What to do - Scan the entries below for the word "plate". Copy each line that has it.

Scene difference descriptions -
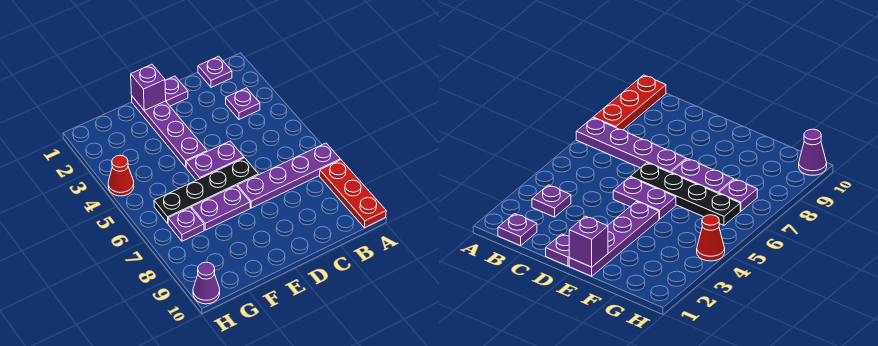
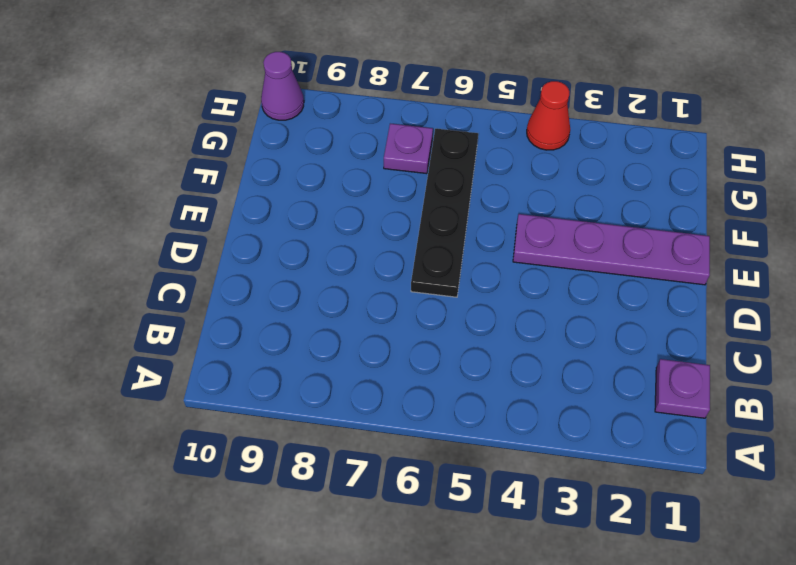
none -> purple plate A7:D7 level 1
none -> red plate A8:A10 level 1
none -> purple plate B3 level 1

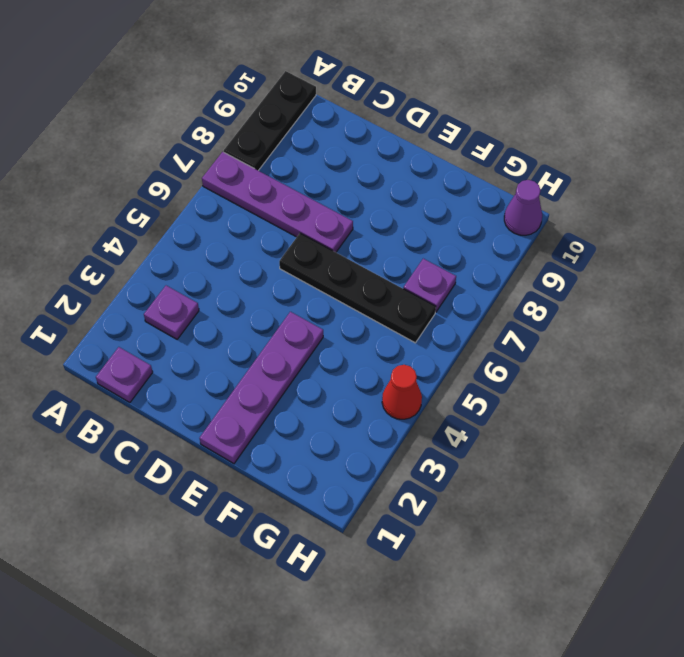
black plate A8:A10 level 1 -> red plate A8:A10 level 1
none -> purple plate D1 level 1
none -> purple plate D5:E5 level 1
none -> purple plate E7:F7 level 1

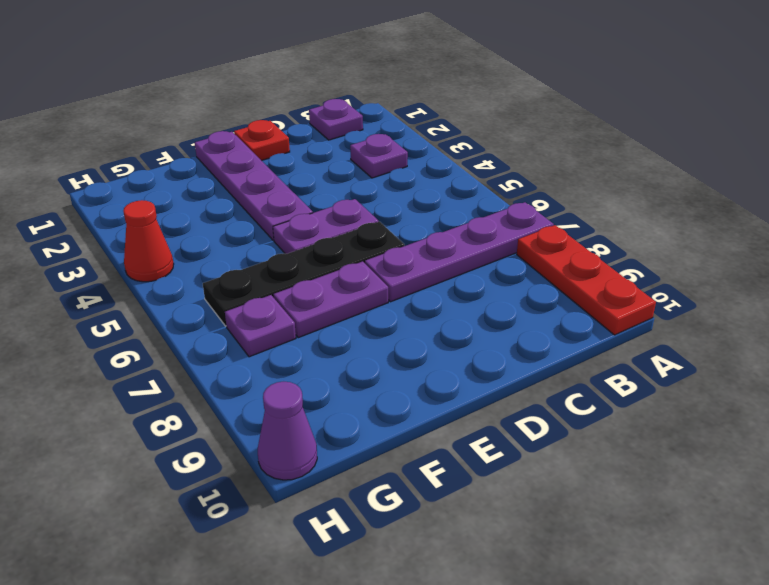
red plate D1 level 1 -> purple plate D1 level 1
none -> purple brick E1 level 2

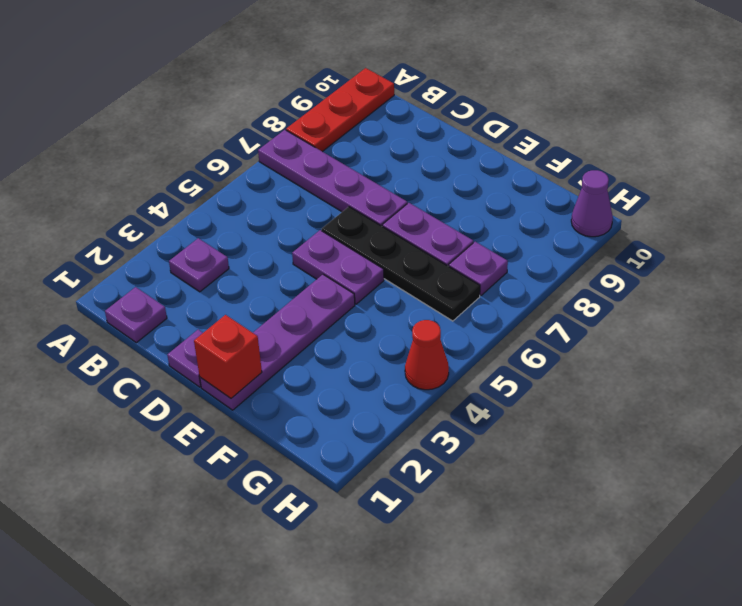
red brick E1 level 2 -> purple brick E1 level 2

Answer below -
none -> purple plate A7:D7 level 1
none -> red plate A8:A10 level 1
none -> purple plate B3 level 1
black plate A8:A10 level 1 -> red plate A8:A10 level 1
none -> purple plate D1 level 1
none -> purple plate D5:E5 level 1
none -> purple plate E7:F7 level 1
red plate D1 level 1 -> purple plate D1 level 1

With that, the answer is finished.